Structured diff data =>
——
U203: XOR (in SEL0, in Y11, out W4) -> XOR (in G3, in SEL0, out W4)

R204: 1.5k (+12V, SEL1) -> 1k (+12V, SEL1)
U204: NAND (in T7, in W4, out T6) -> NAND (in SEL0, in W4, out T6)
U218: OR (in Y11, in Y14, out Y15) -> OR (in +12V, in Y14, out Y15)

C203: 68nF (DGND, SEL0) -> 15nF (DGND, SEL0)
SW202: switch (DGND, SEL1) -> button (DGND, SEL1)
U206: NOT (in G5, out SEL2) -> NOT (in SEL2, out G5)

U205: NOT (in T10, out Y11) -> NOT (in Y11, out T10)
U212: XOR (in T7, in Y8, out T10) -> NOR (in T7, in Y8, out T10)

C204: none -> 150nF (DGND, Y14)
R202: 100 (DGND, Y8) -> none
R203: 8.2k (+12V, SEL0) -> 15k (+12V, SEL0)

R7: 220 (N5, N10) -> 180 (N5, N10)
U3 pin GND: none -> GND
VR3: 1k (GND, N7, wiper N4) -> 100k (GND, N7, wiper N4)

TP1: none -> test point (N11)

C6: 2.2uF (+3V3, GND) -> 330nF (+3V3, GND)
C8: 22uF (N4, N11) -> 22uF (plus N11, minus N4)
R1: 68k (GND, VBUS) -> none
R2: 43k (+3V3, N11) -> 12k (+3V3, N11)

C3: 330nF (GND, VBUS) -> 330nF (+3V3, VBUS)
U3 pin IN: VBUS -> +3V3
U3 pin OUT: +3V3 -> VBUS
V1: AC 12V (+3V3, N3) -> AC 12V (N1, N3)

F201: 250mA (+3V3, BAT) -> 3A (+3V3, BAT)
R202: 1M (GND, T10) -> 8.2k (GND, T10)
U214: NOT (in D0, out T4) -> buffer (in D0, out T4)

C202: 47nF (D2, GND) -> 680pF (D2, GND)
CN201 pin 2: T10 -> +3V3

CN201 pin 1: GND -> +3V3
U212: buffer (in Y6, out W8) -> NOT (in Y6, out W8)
——
Work item => Retype each entry exactly.

Exercise solution =>
U203: XOR (in SEL0, in Y11, out W4) -> XOR (in G3, in SEL0, out W4)

R204: 1.5k (+12V, SEL1) -> 1k (+12V, SEL1)
U204: NAND (in T7, in W4, out T6) -> NAND (in SEL0, in W4, out T6)
U218: OR (in Y11, in Y14, out Y15) -> OR (in +12V, in Y14, out Y15)

C203: 68nF (DGND, SEL0) -> 15nF (DGND, SEL0)
SW202: switch (DGND, SEL1) -> button (DGND, SEL1)
U206: NOT (in G5, out SEL2) -> NOT (in SEL2, out G5)

U205: NOT (in T10, out Y11) -> NOT (in Y11, out T10)
U212: XOR (in T7, in Y8, out T10) -> NOR (in T7, in Y8, out T10)

C204: none -> 150nF (DGND, Y14)
R202: 100 (DGND, Y8) -> none
R203: 8.2k (+12V, SEL0) -> 15k (+12V, SEL0)

R7: 220 (N5, N10) -> 180 (N5, N10)
U3 pin GND: none -> GND
VR3: 1k (GND, N7, wiper N4) -> 100k (GND, N7, wiper N4)

TP1: none -> test point (N11)

C6: 2.2uF (+3V3, GND) -> 330nF (+3V3, GND)
C8: 22uF (N4, N11) -> 22uF (plus N11, minus N4)
R1: 68k (GND, VBUS) -> none
R2: 43k (+3V3, N11) -> 12k (+3V3, N11)

C3: 330nF (GND, VBUS) -> 330nF (+3V3, VBUS)
U3 pin IN: VBUS -> +3V3
U3 pin OUT: +3V3 -> VBUS
V1: AC 12V (+3V3, N3) -> AC 12V (N1, N3)

F201: 250mA (+3V3, BAT) -> 3A (+3V3, BAT)
R202: 1M (GND, T10) -> 8.2k (GND, T10)
U214: NOT (in D0, out T4) -> buffer (in D0, out T4)

C202: 47nF (D2, GND) -> 680pF (D2, GND)
CN201 pin 2: T10 -> +3V3

CN201 pin 1: GND -> +3V3
U212: buffer (in Y6, out W8) -> NOT (in Y6, out W8)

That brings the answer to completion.